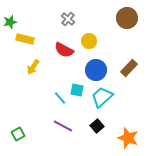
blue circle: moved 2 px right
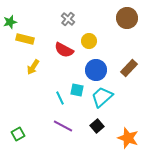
cyan line: rotated 16 degrees clockwise
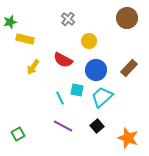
red semicircle: moved 1 px left, 10 px down
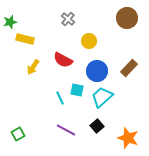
blue circle: moved 1 px right, 1 px down
purple line: moved 3 px right, 4 px down
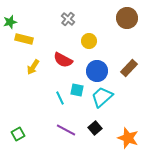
yellow rectangle: moved 1 px left
black square: moved 2 px left, 2 px down
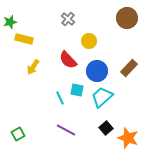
red semicircle: moved 5 px right; rotated 18 degrees clockwise
black square: moved 11 px right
##############################
AIM:
Rewrite everything in the material from the line containing "yellow rectangle: moved 1 px left" down to the end, swapping "black square" for "gray square" and changing nothing else. Leave the pictures out of your answer.

PROBLEM SOLUTION:
yellow rectangle: moved 1 px left
gray square: moved 2 px left, 2 px down
red semicircle: moved 5 px right; rotated 18 degrees clockwise
gray square: moved 11 px right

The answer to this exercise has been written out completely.